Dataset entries
·····
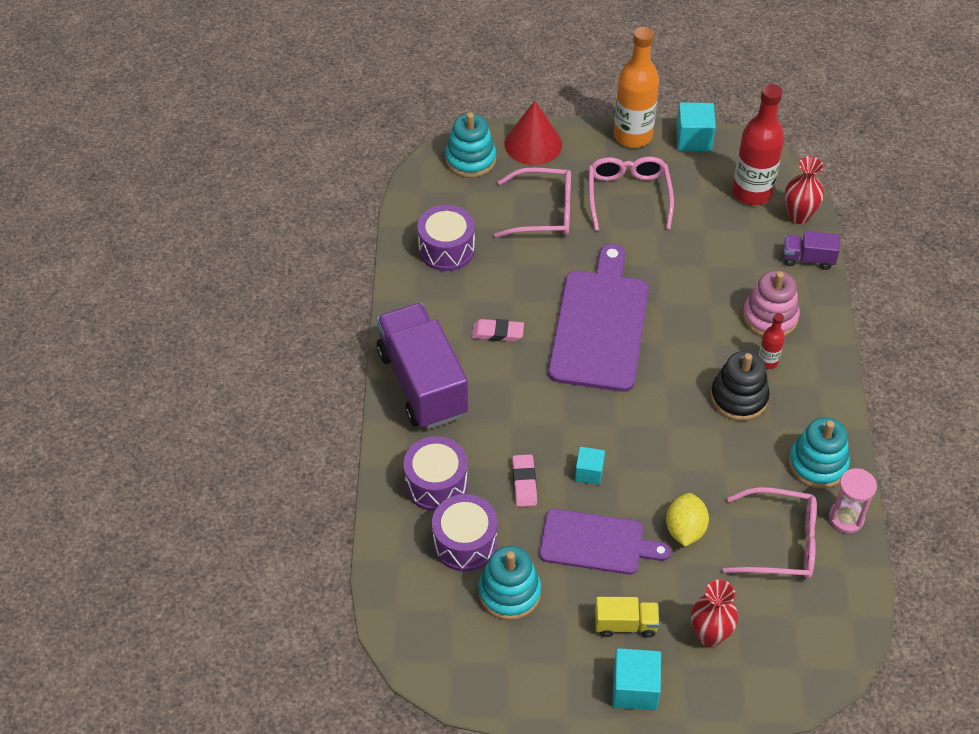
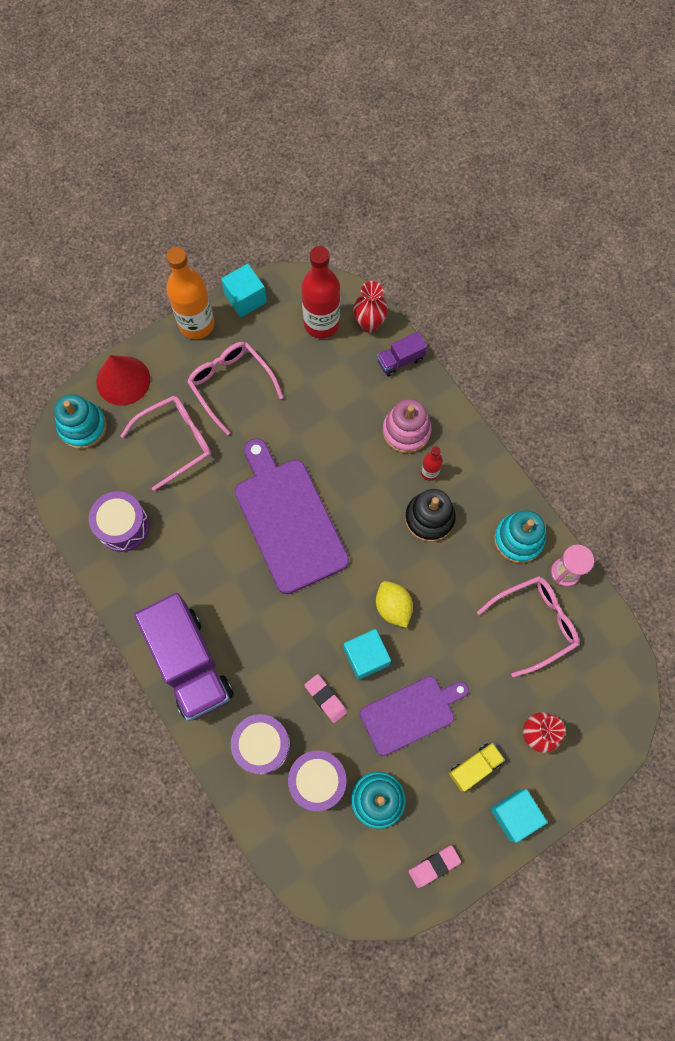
camera: 35 degrees left, 20 degrees up
(422, 383) = (190, 663): purple truck -> purple truck turned 150 degrees counterclockwise
(497, 333) = (216, 578): pink eraser -> pink eraser (434, 866)
(589, 472) = (366, 657): turquoise cube -> turquoise cube, size x1.57
(685, 530) = (464, 659): yellow lemon -> yellow lemon (393, 607)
·····
■ **Instructions for the task**: Copy out every line of the data that includes the word "degrees".

■ **Your solution**:
camera: 35 degrees left, 20 degrees up
(422, 383) = (190, 663): purple truck -> purple truck turned 150 degrees counterclockwise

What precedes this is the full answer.